---- Exercise inputs
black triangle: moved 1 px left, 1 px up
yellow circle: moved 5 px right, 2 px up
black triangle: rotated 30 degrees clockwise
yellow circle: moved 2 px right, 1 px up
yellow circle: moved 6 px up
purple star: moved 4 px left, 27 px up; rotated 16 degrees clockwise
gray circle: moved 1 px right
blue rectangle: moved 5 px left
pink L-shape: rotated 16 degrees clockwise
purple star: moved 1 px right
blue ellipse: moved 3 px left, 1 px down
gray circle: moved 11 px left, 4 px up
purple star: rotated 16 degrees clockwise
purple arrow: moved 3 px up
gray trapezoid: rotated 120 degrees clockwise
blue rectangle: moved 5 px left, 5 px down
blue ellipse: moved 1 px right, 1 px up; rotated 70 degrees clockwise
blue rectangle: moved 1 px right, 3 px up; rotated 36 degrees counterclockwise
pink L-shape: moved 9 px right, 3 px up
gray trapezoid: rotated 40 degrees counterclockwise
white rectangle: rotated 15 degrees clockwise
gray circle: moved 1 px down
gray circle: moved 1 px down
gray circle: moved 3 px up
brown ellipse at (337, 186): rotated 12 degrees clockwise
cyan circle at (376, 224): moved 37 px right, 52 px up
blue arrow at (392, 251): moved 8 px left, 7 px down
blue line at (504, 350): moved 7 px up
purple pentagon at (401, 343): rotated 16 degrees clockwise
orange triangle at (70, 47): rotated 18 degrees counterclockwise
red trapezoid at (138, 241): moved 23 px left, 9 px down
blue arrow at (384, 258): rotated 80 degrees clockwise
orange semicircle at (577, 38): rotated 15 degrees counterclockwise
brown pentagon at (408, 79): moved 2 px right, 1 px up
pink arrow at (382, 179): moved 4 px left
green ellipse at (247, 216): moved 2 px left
--------
---- Exercise inputs
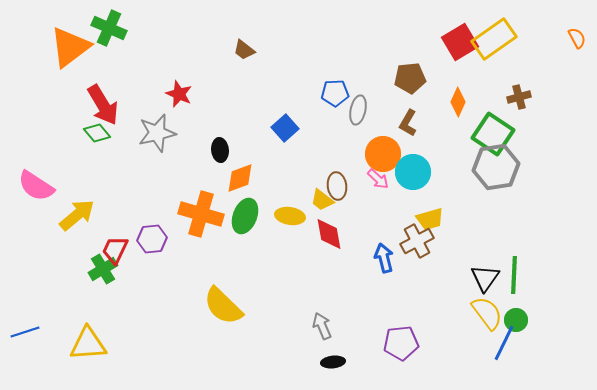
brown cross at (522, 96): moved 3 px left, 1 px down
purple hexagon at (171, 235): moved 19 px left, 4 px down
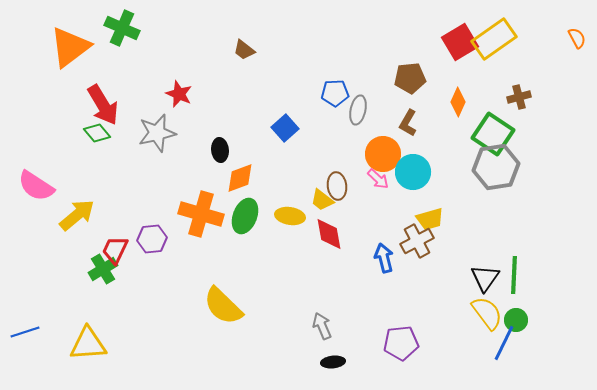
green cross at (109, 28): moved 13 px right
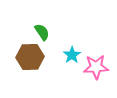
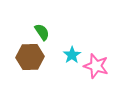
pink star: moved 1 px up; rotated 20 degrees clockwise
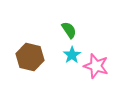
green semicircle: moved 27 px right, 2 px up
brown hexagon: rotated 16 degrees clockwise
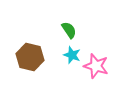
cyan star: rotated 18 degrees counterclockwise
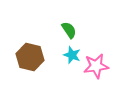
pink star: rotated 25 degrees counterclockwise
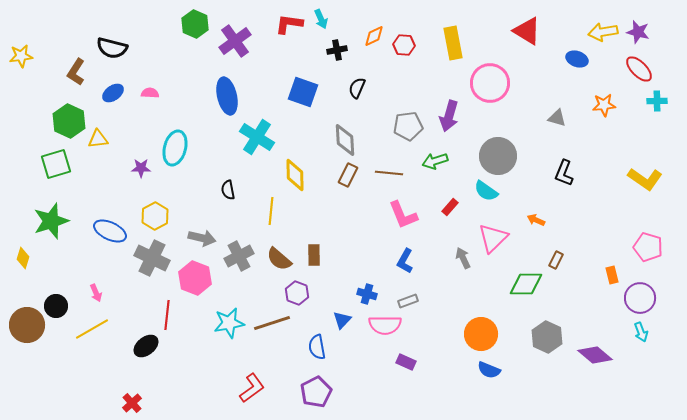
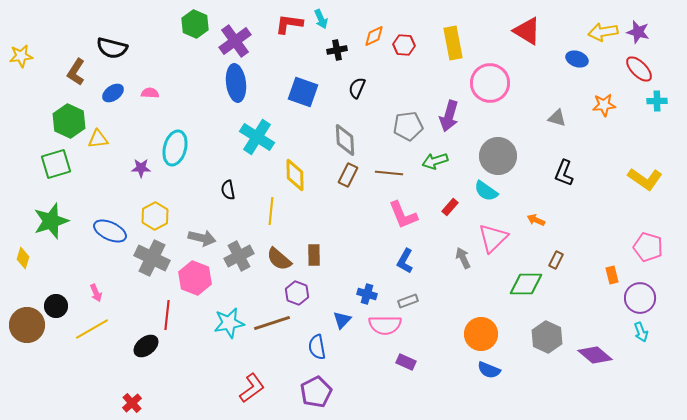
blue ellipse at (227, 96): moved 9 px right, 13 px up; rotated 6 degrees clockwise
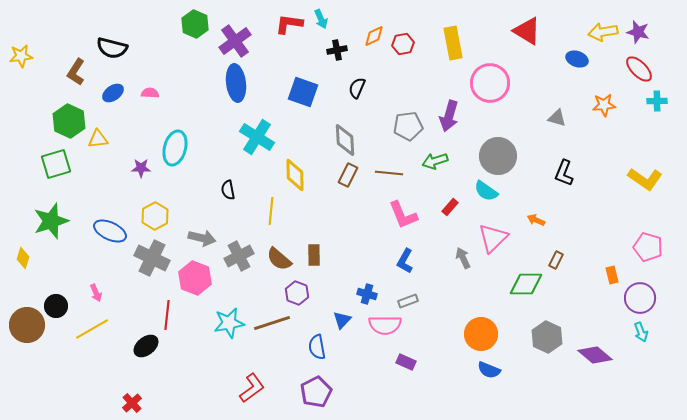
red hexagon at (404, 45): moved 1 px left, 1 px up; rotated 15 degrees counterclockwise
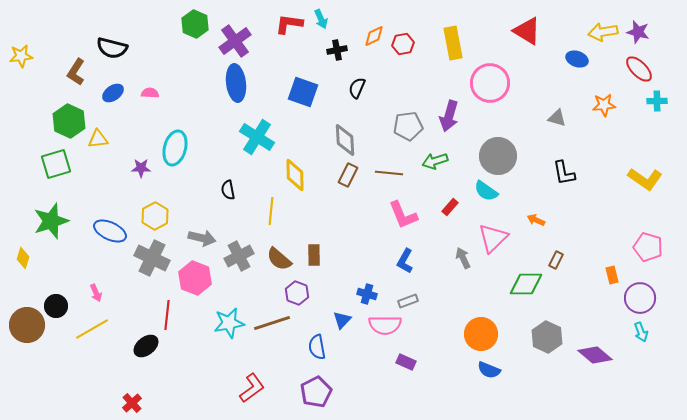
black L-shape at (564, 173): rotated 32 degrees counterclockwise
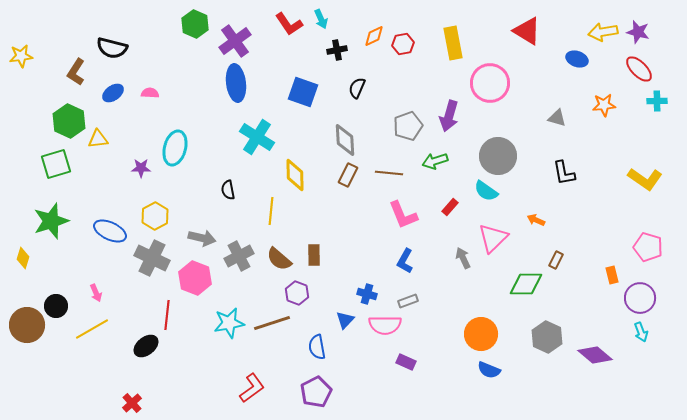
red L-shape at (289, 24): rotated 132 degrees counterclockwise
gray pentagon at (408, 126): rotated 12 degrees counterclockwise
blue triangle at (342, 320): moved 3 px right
--------
(Stated goal): Rewrite the rows from the line with "black triangle: moved 1 px left, 1 px up" to the line with "gray circle: moved 3 px up", putting "green star" wherever "purple star" appears and keeping everything else the same.

(The response):
black triangle: moved 1 px left, 1 px up
yellow circle: moved 5 px right, 2 px up
black triangle: rotated 30 degrees clockwise
yellow circle: moved 2 px right, 1 px up
yellow circle: moved 6 px up
green star: moved 4 px left, 27 px up; rotated 16 degrees clockwise
gray circle: moved 1 px right
blue rectangle: moved 5 px left
pink L-shape: rotated 16 degrees clockwise
green star: moved 1 px right
blue ellipse: moved 3 px left, 1 px down
gray circle: moved 11 px left, 4 px up
green star: rotated 16 degrees clockwise
purple arrow: moved 3 px up
gray trapezoid: rotated 120 degrees clockwise
blue rectangle: moved 5 px left, 5 px down
blue ellipse: moved 1 px right, 1 px up; rotated 70 degrees clockwise
blue rectangle: moved 1 px right, 3 px up; rotated 36 degrees counterclockwise
pink L-shape: moved 9 px right, 3 px up
gray trapezoid: rotated 40 degrees counterclockwise
white rectangle: rotated 15 degrees clockwise
gray circle: moved 1 px down
gray circle: moved 1 px down
gray circle: moved 3 px up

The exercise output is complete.